#### [WORK INSTRUCTION]
Every line of the records below from the line with "Q1: NPN (B W17, C W6, E GND) -> none" up to and including the line with "D1: diode US1M" must be reproduced exactly, and no line outside that range.

*** Opening DATASET ***

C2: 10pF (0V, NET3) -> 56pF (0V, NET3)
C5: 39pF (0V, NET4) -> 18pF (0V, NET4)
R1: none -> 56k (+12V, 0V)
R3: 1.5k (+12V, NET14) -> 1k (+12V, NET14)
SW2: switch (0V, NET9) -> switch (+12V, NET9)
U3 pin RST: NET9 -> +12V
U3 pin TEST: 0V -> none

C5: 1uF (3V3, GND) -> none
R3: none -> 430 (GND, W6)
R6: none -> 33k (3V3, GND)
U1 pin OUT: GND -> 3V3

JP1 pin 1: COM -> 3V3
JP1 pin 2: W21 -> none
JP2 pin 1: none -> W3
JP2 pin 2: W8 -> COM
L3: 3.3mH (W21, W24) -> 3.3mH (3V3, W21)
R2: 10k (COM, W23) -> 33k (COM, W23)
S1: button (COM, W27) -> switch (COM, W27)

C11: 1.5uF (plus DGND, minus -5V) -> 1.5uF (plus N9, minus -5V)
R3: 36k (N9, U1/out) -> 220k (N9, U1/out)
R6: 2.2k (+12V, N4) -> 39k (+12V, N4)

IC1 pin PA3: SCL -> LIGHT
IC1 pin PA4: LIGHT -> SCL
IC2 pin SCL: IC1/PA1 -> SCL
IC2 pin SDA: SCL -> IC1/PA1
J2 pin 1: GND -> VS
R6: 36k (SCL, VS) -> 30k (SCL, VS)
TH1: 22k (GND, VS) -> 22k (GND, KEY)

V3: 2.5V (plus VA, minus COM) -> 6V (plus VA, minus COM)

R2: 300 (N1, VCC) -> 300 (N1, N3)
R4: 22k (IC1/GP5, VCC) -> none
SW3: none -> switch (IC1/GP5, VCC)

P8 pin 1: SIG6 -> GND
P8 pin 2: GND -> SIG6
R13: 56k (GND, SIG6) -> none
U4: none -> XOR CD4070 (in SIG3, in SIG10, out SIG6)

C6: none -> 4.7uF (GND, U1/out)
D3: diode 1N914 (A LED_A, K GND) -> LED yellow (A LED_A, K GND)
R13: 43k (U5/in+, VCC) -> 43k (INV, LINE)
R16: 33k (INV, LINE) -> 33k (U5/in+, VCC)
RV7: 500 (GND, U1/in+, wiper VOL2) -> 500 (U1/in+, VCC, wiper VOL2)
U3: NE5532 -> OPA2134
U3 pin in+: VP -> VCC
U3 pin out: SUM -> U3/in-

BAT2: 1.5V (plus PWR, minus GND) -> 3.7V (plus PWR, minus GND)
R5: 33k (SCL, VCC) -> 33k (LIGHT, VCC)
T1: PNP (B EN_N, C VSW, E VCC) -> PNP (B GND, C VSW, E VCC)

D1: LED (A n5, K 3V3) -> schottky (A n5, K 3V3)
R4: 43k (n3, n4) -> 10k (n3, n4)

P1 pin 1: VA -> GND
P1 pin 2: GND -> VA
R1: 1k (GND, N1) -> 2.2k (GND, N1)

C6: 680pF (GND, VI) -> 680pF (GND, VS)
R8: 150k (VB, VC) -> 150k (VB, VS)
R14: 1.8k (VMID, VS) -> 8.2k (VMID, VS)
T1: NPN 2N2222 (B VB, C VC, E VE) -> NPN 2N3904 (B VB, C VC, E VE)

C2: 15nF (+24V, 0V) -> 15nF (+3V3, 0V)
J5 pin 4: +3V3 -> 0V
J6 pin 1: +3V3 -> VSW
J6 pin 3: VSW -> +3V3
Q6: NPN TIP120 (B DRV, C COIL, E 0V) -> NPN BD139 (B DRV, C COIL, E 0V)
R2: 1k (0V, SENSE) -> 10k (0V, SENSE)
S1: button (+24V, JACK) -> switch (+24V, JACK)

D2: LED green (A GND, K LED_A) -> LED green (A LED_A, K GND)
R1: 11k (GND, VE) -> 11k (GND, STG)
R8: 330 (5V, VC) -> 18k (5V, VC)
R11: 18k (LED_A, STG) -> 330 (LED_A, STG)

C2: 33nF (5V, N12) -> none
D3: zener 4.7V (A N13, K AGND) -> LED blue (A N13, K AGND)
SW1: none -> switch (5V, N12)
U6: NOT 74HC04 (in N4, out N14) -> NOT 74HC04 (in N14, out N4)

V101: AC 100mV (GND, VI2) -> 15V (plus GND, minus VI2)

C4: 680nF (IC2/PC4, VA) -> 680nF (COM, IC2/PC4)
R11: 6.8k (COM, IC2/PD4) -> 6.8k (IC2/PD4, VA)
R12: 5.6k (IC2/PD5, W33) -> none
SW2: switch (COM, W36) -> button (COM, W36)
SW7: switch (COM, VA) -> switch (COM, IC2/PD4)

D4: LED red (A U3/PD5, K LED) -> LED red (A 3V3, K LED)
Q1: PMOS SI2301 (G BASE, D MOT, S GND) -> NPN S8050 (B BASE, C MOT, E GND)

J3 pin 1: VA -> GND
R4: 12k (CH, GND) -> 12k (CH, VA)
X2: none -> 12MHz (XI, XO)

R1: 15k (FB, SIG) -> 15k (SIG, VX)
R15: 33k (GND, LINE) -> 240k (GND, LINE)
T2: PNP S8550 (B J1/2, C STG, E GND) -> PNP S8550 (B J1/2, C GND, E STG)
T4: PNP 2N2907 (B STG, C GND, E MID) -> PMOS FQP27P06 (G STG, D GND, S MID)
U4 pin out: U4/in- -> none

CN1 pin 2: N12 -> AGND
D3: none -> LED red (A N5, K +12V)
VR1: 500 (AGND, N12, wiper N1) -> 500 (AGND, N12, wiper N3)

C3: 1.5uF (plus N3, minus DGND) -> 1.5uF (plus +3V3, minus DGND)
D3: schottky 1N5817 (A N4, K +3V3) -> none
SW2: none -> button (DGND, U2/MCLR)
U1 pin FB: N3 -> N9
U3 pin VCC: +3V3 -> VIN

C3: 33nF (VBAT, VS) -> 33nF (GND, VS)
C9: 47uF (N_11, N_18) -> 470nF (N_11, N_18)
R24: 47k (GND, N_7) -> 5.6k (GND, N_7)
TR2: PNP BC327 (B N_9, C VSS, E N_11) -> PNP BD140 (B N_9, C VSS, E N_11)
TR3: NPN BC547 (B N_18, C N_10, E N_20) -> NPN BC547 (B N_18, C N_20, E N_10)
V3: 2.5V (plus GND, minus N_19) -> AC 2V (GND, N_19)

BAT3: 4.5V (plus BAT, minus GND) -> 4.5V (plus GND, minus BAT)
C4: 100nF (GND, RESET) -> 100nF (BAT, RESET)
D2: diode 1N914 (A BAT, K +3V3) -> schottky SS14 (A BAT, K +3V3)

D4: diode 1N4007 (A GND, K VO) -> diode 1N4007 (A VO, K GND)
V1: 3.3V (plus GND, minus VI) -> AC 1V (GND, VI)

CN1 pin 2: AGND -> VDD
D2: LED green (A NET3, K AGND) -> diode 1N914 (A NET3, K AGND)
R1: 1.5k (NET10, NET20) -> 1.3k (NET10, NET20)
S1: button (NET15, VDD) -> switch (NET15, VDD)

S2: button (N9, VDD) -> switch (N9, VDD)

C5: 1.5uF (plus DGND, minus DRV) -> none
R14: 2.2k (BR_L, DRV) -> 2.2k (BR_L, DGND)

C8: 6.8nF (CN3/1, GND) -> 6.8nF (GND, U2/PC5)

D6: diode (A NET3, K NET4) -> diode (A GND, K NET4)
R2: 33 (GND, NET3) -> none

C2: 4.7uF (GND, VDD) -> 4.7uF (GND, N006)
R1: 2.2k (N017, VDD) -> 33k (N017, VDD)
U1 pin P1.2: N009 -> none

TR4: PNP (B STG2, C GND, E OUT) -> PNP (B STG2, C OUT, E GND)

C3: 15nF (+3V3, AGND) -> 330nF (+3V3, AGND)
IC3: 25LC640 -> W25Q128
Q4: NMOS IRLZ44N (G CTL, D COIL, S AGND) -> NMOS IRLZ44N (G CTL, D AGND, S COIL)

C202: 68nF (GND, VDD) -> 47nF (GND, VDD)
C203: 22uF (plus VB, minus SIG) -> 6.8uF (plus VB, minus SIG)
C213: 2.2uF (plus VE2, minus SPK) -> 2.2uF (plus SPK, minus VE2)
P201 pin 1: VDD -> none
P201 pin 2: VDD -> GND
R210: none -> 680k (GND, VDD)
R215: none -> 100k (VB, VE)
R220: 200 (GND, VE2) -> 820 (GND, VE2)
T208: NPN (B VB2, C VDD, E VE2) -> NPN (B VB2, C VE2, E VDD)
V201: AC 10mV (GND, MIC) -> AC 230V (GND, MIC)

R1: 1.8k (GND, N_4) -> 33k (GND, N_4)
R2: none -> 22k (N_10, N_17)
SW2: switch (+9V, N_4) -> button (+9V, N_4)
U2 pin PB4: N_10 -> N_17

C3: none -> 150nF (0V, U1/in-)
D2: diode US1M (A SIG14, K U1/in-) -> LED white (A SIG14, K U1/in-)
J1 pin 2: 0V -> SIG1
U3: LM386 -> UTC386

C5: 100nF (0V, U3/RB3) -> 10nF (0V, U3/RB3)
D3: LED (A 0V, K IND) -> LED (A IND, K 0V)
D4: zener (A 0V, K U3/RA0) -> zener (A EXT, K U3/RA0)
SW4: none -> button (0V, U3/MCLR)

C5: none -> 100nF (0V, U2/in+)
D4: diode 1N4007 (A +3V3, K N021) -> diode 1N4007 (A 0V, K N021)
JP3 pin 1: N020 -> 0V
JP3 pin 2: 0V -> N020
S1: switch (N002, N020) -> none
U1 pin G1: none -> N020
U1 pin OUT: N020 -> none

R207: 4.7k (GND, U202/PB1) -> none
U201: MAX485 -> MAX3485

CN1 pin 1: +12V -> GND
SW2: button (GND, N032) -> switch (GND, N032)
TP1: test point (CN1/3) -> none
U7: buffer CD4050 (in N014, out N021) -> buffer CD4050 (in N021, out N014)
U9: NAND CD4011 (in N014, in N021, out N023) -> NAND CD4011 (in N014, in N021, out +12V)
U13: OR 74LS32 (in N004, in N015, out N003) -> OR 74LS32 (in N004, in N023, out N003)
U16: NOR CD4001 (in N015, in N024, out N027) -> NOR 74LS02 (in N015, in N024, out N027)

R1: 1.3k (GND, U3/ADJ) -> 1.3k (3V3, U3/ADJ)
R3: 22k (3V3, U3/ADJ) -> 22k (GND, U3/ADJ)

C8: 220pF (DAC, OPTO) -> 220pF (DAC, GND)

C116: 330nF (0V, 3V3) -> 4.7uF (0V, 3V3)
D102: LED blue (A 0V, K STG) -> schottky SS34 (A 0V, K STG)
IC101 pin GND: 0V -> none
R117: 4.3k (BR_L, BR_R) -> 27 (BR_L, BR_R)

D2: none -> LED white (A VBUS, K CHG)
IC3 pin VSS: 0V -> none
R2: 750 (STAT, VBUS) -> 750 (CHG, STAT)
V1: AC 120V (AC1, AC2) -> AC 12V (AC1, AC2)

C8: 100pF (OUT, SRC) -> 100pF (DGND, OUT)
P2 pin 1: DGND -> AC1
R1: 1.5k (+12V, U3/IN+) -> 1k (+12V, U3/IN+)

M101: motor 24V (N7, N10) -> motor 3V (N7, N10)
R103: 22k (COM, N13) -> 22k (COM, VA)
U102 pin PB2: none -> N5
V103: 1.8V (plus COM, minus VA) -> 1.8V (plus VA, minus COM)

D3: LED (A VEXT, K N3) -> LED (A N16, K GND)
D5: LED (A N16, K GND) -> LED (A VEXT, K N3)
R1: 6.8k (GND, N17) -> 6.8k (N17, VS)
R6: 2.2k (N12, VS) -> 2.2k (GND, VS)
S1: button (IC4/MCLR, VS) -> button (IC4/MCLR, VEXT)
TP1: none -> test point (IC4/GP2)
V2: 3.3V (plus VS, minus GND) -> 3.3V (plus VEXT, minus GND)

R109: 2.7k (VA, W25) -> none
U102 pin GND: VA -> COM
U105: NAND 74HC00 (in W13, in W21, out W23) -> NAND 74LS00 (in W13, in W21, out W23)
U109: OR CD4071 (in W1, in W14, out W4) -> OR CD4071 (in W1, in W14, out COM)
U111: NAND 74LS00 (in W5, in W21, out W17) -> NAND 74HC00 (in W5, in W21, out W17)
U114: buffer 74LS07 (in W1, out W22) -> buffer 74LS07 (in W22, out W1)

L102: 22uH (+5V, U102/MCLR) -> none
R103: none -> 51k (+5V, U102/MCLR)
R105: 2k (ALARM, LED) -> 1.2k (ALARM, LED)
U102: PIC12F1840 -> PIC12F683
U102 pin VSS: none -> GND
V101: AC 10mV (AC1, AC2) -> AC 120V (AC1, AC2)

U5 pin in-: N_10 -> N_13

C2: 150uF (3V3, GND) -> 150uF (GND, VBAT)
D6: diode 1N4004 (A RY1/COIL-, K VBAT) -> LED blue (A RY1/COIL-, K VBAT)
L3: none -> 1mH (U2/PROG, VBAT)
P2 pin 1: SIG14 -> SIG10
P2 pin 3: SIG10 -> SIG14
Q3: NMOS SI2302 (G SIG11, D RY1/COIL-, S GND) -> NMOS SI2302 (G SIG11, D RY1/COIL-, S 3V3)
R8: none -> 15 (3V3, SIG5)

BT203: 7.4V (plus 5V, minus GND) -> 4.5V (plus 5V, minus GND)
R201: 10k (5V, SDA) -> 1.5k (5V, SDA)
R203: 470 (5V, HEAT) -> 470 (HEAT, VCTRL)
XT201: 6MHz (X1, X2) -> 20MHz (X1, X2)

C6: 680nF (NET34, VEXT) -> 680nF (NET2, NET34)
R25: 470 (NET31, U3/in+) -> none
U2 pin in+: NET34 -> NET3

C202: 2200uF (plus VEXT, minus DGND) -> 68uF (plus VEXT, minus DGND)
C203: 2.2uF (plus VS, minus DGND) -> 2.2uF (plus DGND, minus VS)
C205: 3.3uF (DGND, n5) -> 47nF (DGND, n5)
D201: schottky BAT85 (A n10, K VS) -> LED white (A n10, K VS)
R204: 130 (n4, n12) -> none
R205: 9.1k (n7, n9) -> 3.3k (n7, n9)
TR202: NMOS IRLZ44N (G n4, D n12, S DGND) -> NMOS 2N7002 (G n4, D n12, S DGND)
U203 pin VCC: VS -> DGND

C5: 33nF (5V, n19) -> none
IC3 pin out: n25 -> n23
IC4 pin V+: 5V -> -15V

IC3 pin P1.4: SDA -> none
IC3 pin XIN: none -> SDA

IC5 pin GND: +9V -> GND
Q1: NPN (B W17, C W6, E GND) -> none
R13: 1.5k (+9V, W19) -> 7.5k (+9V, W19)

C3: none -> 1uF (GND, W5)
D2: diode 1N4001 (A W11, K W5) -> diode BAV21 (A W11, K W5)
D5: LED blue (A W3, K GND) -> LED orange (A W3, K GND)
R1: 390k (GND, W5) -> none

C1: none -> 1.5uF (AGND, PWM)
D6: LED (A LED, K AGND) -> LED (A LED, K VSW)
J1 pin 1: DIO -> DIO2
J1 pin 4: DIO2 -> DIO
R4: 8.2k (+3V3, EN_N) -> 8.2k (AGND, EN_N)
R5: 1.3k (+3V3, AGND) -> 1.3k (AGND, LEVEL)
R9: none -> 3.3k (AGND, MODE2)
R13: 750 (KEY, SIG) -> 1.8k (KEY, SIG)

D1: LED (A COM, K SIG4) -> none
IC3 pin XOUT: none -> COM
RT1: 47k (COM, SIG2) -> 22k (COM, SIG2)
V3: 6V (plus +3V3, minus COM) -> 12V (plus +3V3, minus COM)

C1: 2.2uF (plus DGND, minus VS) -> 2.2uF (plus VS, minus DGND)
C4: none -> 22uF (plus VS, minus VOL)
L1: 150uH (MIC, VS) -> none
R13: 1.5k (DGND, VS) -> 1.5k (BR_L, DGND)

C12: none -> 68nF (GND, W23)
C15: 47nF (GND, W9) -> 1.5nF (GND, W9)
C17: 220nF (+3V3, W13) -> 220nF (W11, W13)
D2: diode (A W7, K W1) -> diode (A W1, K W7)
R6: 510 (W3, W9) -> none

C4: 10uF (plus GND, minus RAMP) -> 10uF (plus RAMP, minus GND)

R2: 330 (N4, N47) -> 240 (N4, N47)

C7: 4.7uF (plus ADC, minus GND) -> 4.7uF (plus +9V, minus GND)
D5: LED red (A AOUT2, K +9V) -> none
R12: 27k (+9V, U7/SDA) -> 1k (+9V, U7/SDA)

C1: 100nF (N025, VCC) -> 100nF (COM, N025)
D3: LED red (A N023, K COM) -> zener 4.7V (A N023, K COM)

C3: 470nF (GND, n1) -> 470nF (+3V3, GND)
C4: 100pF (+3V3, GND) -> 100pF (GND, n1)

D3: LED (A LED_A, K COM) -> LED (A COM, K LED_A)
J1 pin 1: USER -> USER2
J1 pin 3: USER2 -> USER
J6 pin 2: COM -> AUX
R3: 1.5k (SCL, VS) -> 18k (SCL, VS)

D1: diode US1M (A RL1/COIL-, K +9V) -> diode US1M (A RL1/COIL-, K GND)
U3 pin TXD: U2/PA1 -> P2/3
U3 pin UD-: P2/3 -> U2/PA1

*** Closing DATASET ***

#### [ANSWER BELOW]
Q1: NPN (B W17, C W6, E GND) -> none
R13: 1.5k (+9V, W19) -> 7.5k (+9V, W19)

C3: none -> 1uF (GND, W5)
D2: diode 1N4001 (A W11, K W5) -> diode BAV21 (A W11, K W5)
D5: LED blue (A W3, K GND) -> LED orange (A W3, K GND)
R1: 390k (GND, W5) -> none

C1: none -> 1.5uF (AGND, PWM)
D6: LED (A LED, K AGND) -> LED (A LED, K VSW)
J1 pin 1: DIO -> DIO2
J1 pin 4: DIO2 -> DIO
R4: 8.2k (+3V3, EN_N) -> 8.2k (AGND, EN_N)
R5: 1.3k (+3V3, AGND) -> 1.3k (AGND, LEVEL)
R9: none -> 3.3k (AGND, MODE2)
R13: 750 (KEY, SIG) -> 1.8k (KEY, SIG)

D1: LED (A COM, K SIG4) -> none
IC3 pin XOUT: none -> COM
RT1: 47k (COM, SIG2) -> 22k (COM, SIG2)
V3: 6V (plus +3V3, minus COM) -> 12V (plus +3V3, minus COM)

C1: 2.2uF (plus DGND, minus VS) -> 2.2uF (plus VS, minus DGND)
C4: none -> 22uF (plus VS, minus VOL)
L1: 150uH (MIC, VS) -> none
R13: 1.5k (DGND, VS) -> 1.5k (BR_L, DGND)

C12: none -> 68nF (GND, W23)
C15: 47nF (GND, W9) -> 1.5nF (GND, W9)
C17: 220nF (+3V3, W13) -> 220nF (W11, W13)
D2: diode (A W7, K W1) -> diode (A W1, K W7)
R6: 510 (W3, W9) -> none

C4: 10uF (plus GND, minus RAMP) -> 10uF (plus RAMP, minus GND)

R2: 330 (N4, N47) -> 240 (N4, N47)

C7: 4.7uF (plus ADC, minus GND) -> 4.7uF (plus +9V, minus GND)
D5: LED red (A AOUT2, K +9V) -> none
R12: 27k (+9V, U7/SDA) -> 1k (+9V, U7/SDA)

C1: 100nF (N025, VCC) -> 100nF (COM, N025)
D3: LED red (A N023, K COM) -> zener 4.7V (A N023, K COM)

C3: 470nF (GND, n1) -> 470nF (+3V3, GND)
C4: 100pF (+3V3, GND) -> 100pF (GND, n1)

D3: LED (A LED_A, K COM) -> LED (A COM, K LED_A)
J1 pin 1: USER -> USER2
J1 pin 3: USER2 -> USER
J6 pin 2: COM -> AUX
R3: 1.5k (SCL, VS) -> 18k (SCL, VS)

D1: diode US1M (A RL1/COIL-, K +9V) -> diode US1M (A RL1/COIL-, K GND)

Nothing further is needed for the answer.